─── Available records

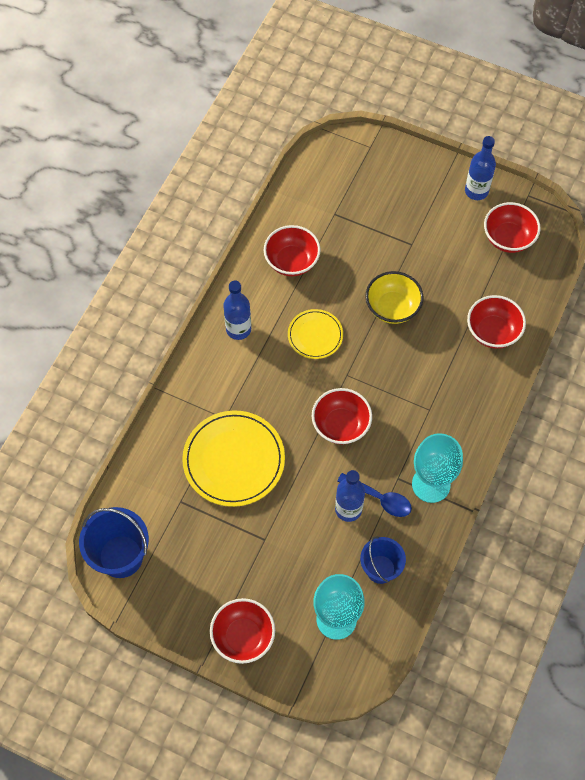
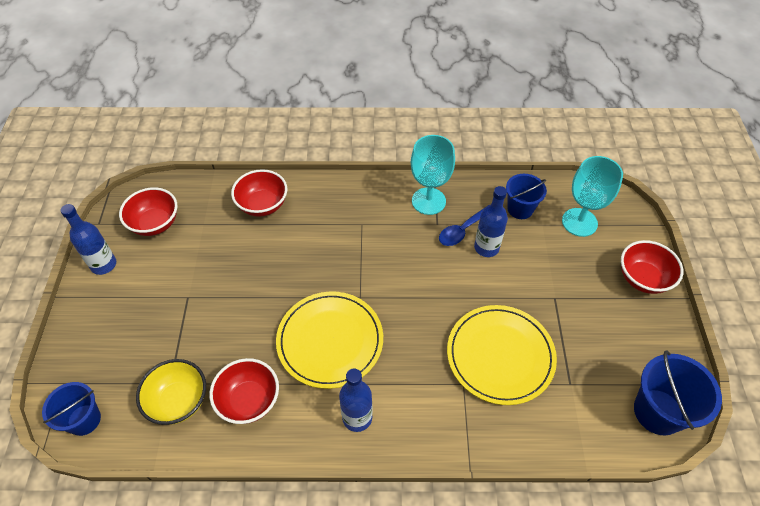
camera: 115 degrees left, 10 degrees down
yellow plate [288,309,343,359] -> yellow plate [276,291,383,389], size x1.75
red bowl [312,388,372,444] -> none
blue spoon [337,473,412,517] -> blue spoon turned 135 degrees counterclockwise [439,206,487,246]
yellow bowl [366,271,424,324] -> yellow bowl moved to [136,359,206,425]
none -> blue bucket [42,382,101,436]

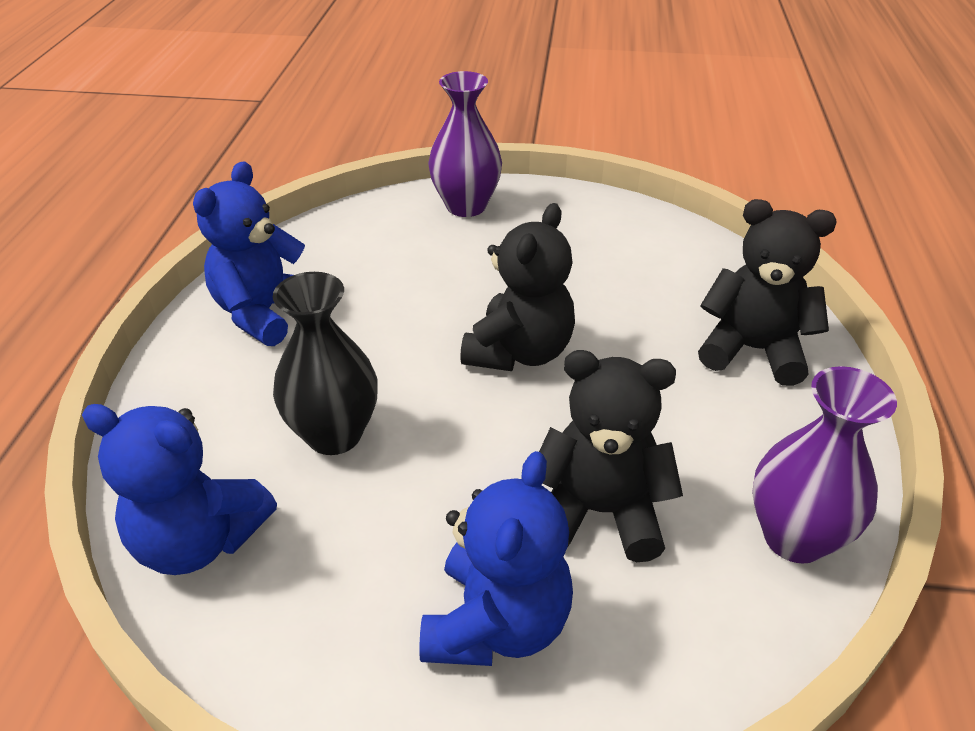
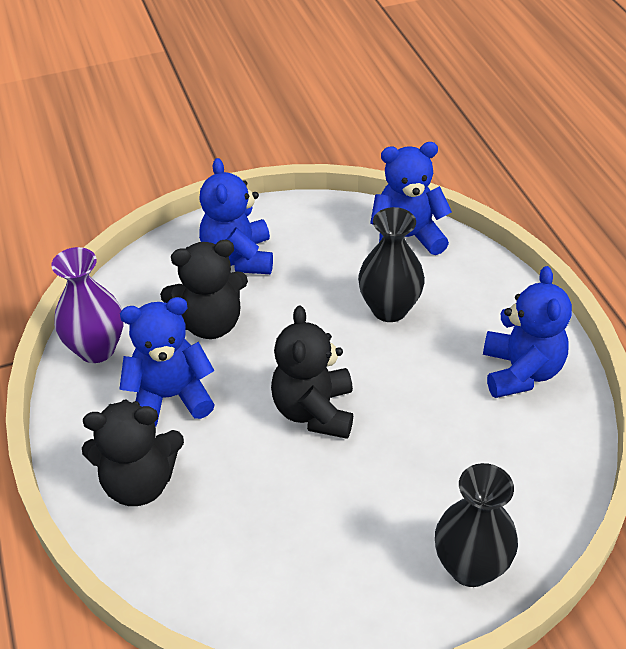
camera: 155 degrees right, 5 degrees up
purple vase [428,71,502,217] -> black vase [435,463,518,587]
none -> blue teddy bear [119,297,215,427]

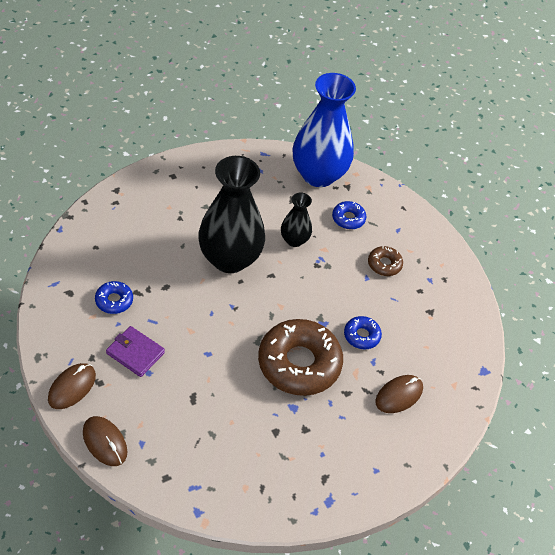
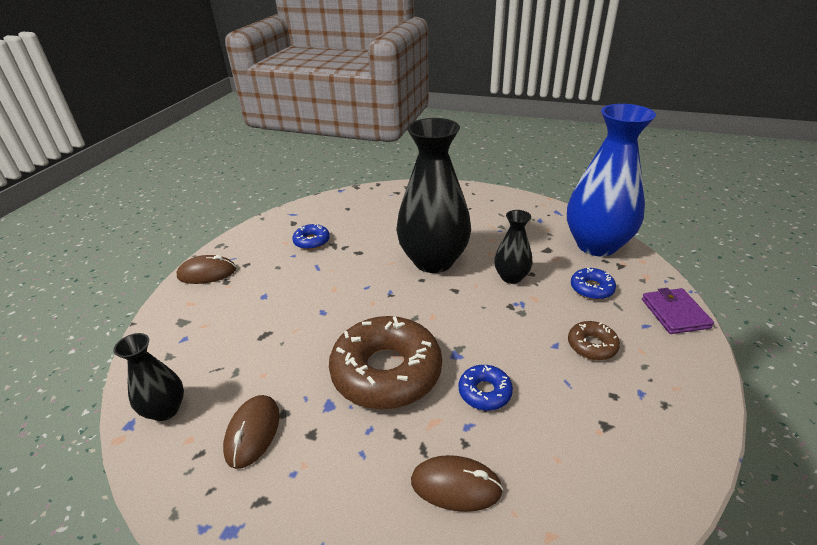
camera: 55 degrees right, 15 degrees down
brown mouse [83,416,127,466] -> brown mouse moved to [223,395,280,469]
purple wallet [106,326,165,377] -> purple wallet moved to [642,288,714,334]
none -> black vase [113,333,184,421]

──────

**Your goal**
Read through the material above, and whenever a line contains "black", copy it.

**Solution**
purple vase [428,71,502,217] -> black vase [435,463,518,587]
none -> black vase [113,333,184,421]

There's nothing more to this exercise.